Aim: Only the lines between the line with "Subject: **adipose tissue**." and the line with "Find all instances", together with those two lines themselves, are to be copied exactly.

+-------+

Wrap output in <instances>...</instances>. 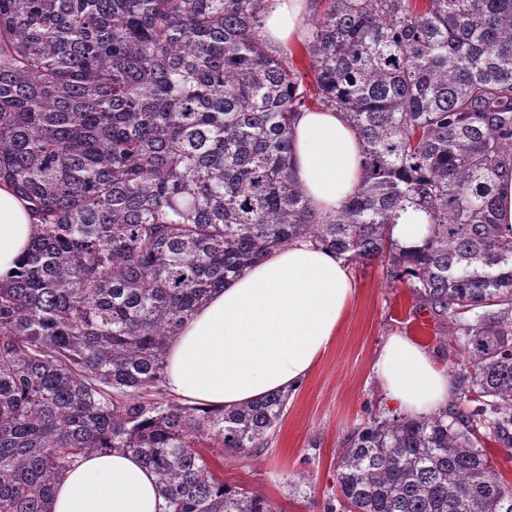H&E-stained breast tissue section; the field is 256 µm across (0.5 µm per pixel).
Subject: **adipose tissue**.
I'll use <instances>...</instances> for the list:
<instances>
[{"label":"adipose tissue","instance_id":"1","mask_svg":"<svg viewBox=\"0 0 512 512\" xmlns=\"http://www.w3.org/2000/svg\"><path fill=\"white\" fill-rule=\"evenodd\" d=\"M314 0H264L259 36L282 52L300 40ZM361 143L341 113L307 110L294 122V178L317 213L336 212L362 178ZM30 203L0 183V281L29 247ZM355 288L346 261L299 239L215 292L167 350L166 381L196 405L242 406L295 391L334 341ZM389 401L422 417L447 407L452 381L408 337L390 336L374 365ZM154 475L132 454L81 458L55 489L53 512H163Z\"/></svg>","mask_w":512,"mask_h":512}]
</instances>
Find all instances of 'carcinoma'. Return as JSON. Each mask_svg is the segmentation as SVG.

+-------+

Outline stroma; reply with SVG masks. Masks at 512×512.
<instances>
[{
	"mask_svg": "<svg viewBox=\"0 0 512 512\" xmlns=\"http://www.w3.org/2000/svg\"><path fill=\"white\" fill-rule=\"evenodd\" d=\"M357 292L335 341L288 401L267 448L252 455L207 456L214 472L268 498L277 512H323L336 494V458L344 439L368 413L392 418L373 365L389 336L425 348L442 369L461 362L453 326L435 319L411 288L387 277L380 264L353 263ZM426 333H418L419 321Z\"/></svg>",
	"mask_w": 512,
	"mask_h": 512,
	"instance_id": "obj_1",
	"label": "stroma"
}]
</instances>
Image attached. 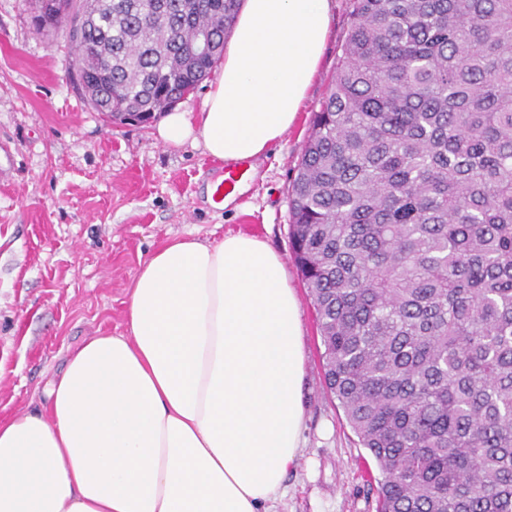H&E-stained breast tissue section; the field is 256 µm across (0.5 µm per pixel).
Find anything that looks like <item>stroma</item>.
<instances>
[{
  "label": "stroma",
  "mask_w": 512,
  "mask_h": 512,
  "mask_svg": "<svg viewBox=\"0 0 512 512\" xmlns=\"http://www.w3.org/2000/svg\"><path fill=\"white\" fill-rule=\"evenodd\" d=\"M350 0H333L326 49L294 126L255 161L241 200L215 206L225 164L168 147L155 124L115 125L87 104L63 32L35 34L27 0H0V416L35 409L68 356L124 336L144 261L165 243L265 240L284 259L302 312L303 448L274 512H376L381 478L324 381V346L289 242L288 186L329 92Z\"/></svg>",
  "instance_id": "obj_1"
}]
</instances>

+-------+

Written response:
Subject: **adipose tissue**.
I'll use <instances>...</instances> for the list:
<instances>
[{"label":"adipose tissue","instance_id":"1","mask_svg":"<svg viewBox=\"0 0 512 512\" xmlns=\"http://www.w3.org/2000/svg\"><path fill=\"white\" fill-rule=\"evenodd\" d=\"M314 0H264L259 36L282 52L300 40ZM361 143L341 113L307 110L294 122V178L317 213L336 212L362 178ZM30 203L0 183V281L29 247ZM355 288L346 261L299 239L215 292L167 350L166 381L196 405L242 406L295 391L334 341ZM389 401L422 417L447 407L452 381L408 337L390 336L374 365ZM154 475L132 454L81 458L55 489L53 512H163Z\"/></svg>","mask_w":512,"mask_h":512}]
</instances>
Find all instances of 'carcinoma'. Return as JSON. Each mask_svg is the segmentation as SVG.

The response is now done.